**ASSIGNMENT**: Look below for the line containing "SW4: switch (GND, NET10)". Write out that line and the rest through the last one, exactly as they appear, but without pictures.

**MATERIAL TO PROCESS**:
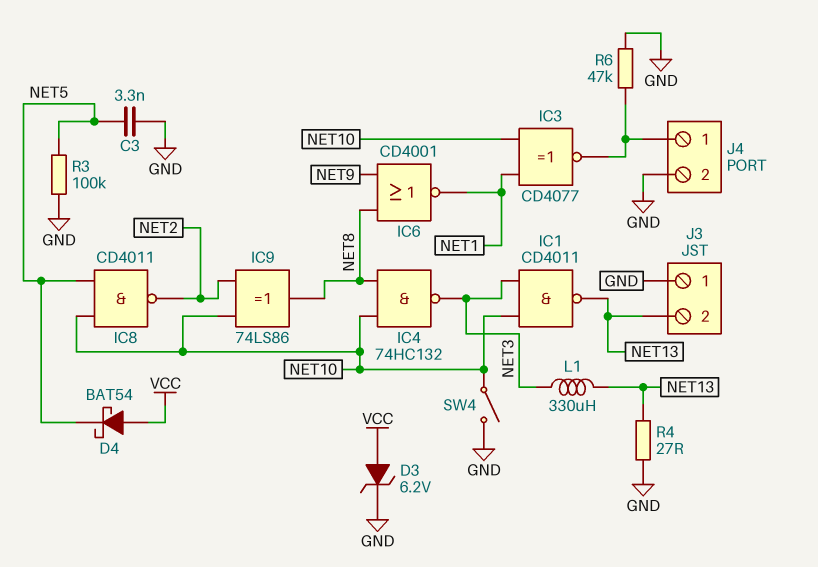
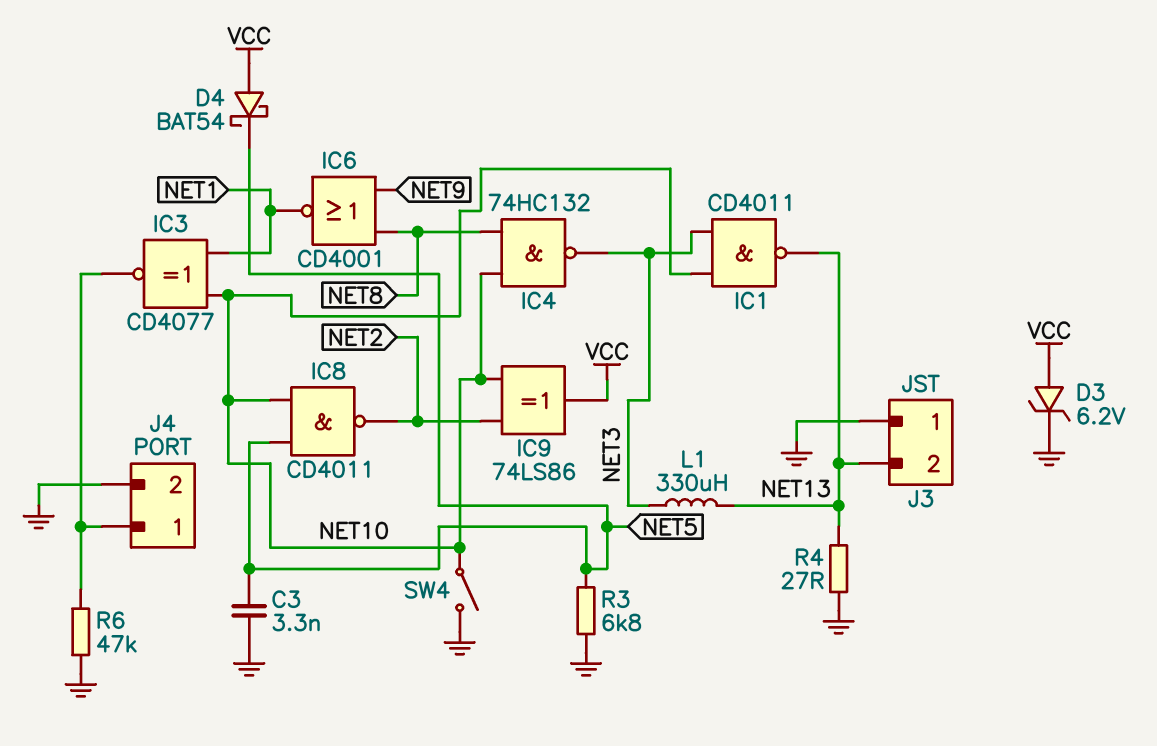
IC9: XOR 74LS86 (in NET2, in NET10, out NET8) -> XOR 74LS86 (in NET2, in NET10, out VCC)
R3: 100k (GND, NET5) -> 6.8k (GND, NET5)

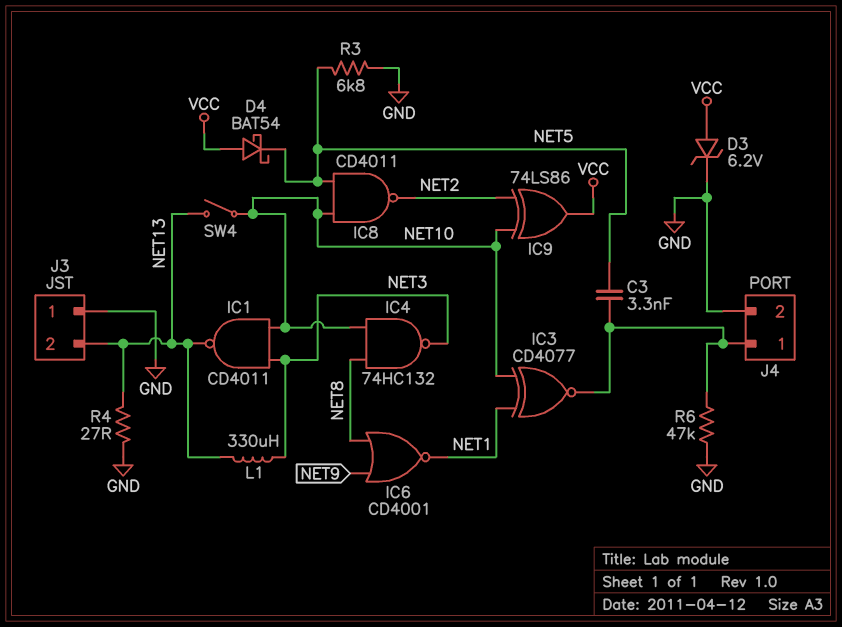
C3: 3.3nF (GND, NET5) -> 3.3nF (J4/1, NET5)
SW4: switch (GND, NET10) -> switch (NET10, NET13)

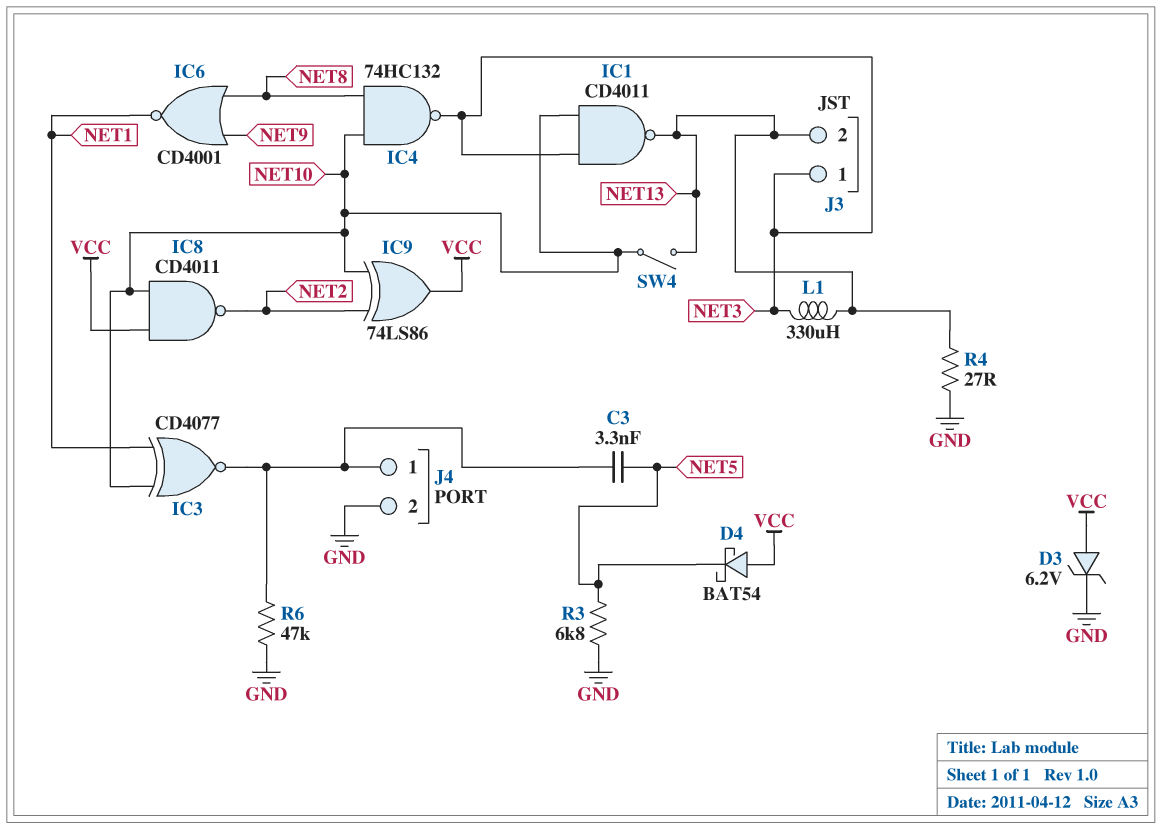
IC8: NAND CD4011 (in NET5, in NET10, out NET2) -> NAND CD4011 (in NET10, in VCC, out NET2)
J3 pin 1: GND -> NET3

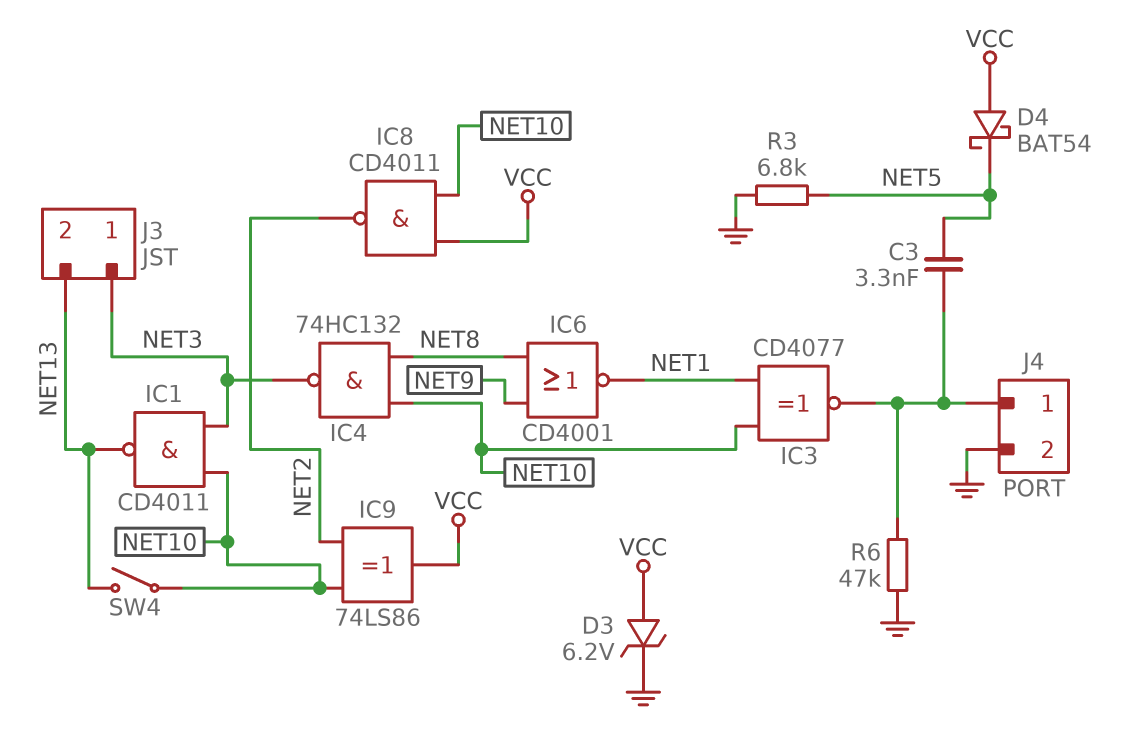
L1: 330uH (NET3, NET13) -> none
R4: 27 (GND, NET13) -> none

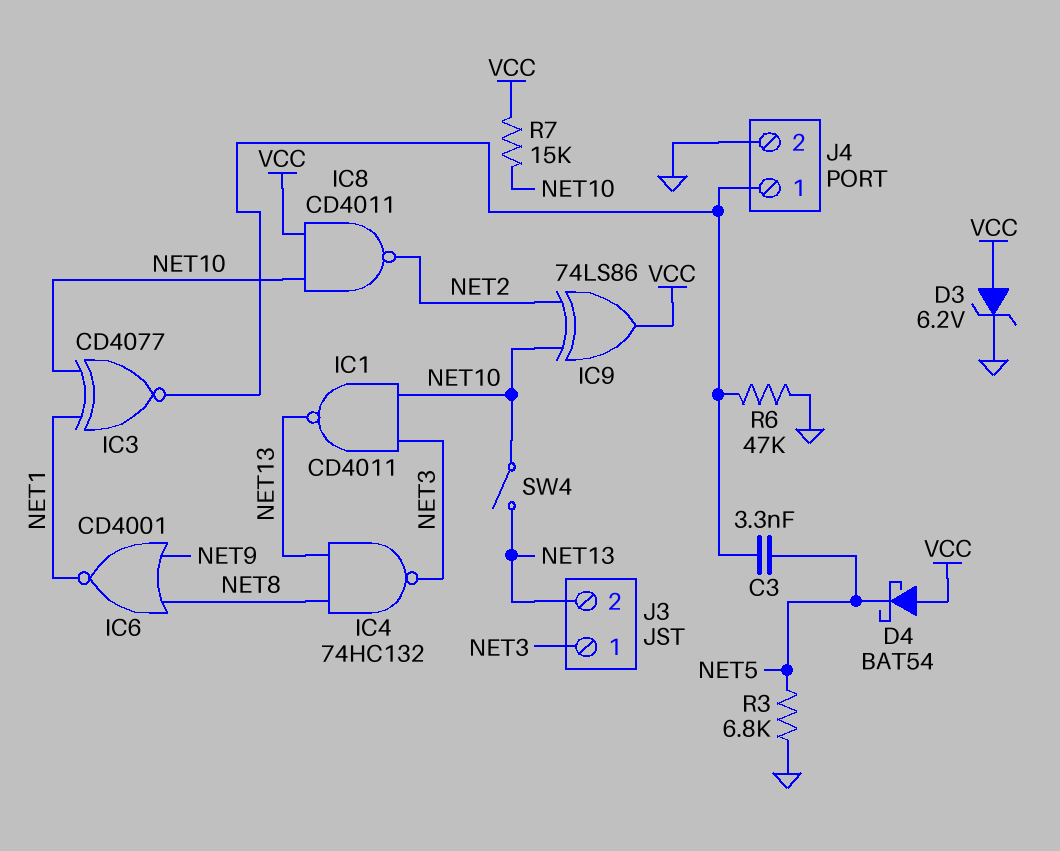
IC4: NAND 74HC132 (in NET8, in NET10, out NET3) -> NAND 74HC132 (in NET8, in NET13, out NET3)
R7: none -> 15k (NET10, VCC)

**ANSWER FOR THIS EXERCISE**:
SW4: switch (GND, NET10) -> switch (NET10, NET13)

IC8: NAND CD4011 (in NET5, in NET10, out NET2) -> NAND CD4011 (in NET10, in VCC, out NET2)
J3 pin 1: GND -> NET3

L1: 330uH (NET3, NET13) -> none
R4: 27 (GND, NET13) -> none

IC4: NAND 74HC132 (in NET8, in NET10, out NET3) -> NAND 74HC132 (in NET8, in NET13, out NET3)
R7: none -> 15k (NET10, VCC)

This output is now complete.